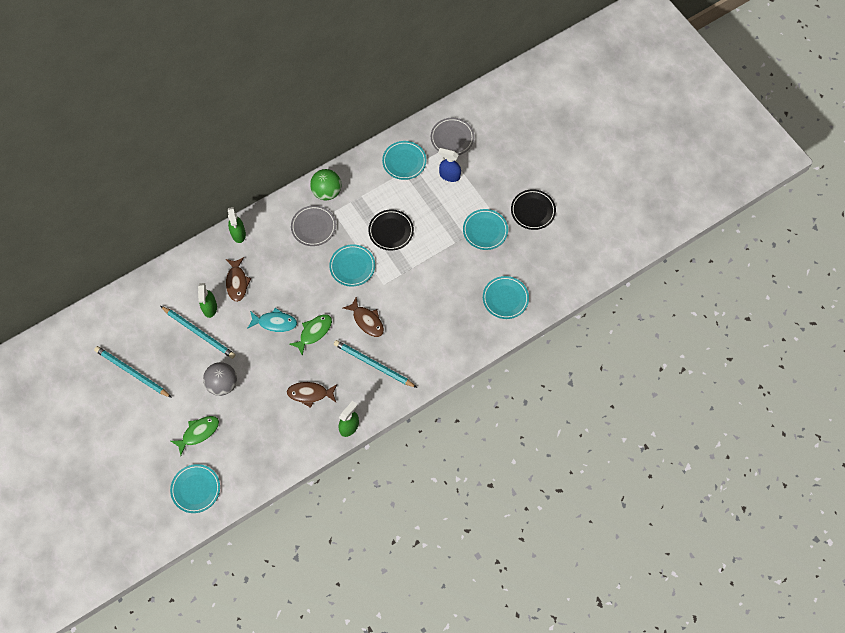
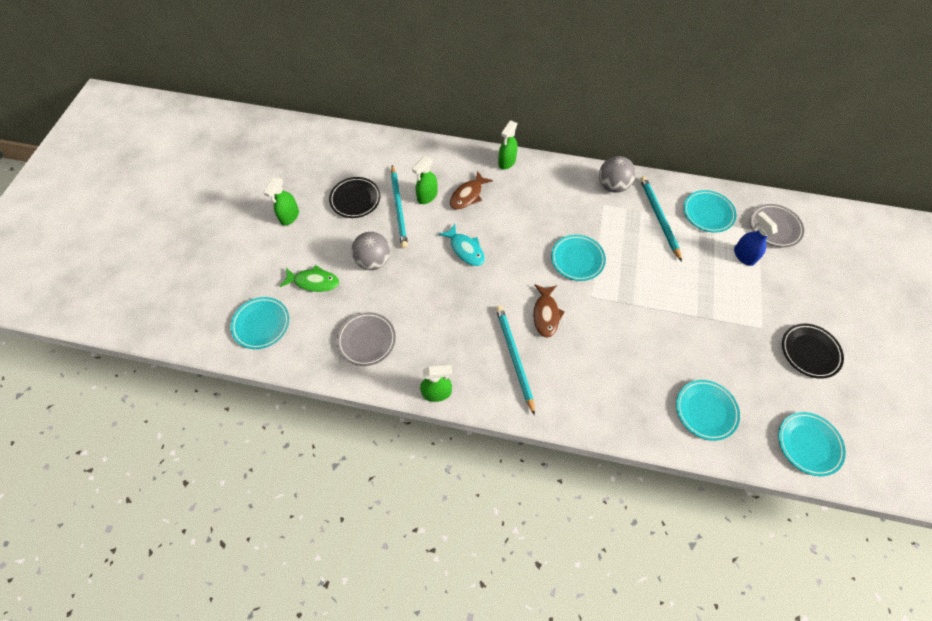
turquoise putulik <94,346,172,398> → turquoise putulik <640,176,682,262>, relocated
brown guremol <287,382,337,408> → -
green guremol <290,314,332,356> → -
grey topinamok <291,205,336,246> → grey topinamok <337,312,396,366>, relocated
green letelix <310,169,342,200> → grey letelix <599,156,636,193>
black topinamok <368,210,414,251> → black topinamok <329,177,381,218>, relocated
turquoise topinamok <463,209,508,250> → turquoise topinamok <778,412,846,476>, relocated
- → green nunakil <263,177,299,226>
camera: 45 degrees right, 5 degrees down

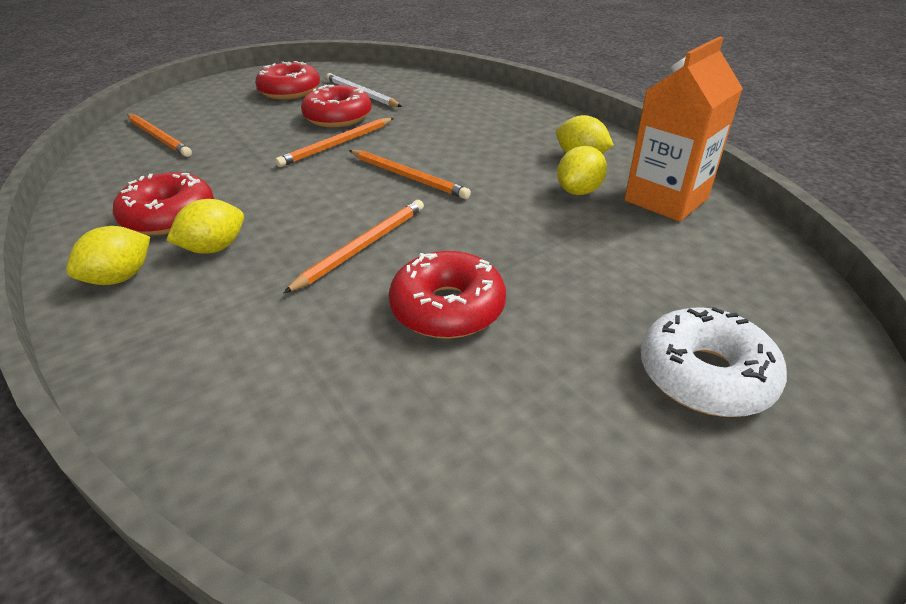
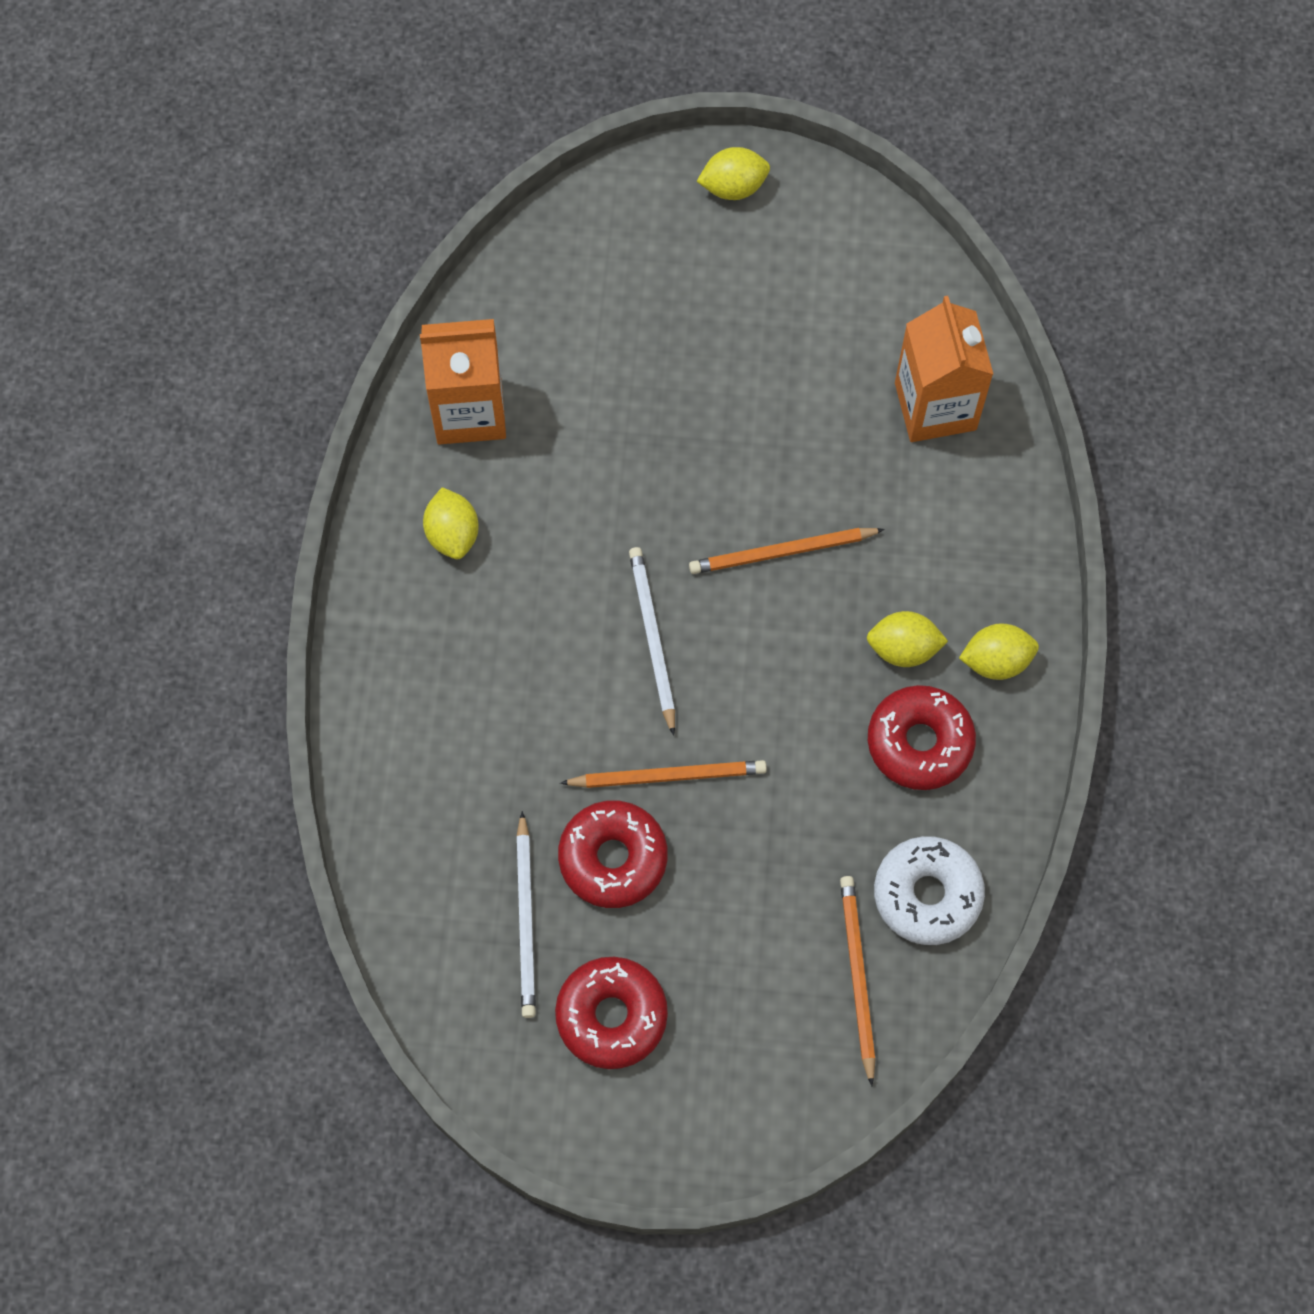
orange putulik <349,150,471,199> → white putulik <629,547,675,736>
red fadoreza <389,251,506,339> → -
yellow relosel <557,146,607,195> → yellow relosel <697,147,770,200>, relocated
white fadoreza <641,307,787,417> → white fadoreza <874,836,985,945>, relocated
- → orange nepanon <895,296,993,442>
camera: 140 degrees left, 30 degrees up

━━━━━━━━━━━━━━━━

▸ TASK PROMPT
With the pictures dropped, give every entry above again exactly.

▸ EXPECTED OUTPUT
turquoise putulik <94,346,172,398> → turquoise putulik <640,176,682,262>, relocated
brown guremol <287,382,337,408> → -
green guremol <290,314,332,356> → -
grey topinamok <291,205,336,246> → grey topinamok <337,312,396,366>, relocated
green letelix <310,169,342,200> → grey letelix <599,156,636,193>
black topinamok <368,210,414,251> → black topinamok <329,177,381,218>, relocated
turquoise topinamok <463,209,508,250> → turquoise topinamok <778,412,846,476>, relocated
- → green nunakil <263,177,299,226>
camera: 45 degrees right, 5 degrees down

orange putulik <349,150,471,199> → white putulik <629,547,675,736>
red fadoreza <389,251,506,339> → -
yellow relosel <557,146,607,195> → yellow relosel <697,147,770,200>, relocated
white fadoreza <641,307,787,417> → white fadoreza <874,836,985,945>, relocated
- → orange nepanon <895,296,993,442>
camera: 140 degrees left, 30 degrees up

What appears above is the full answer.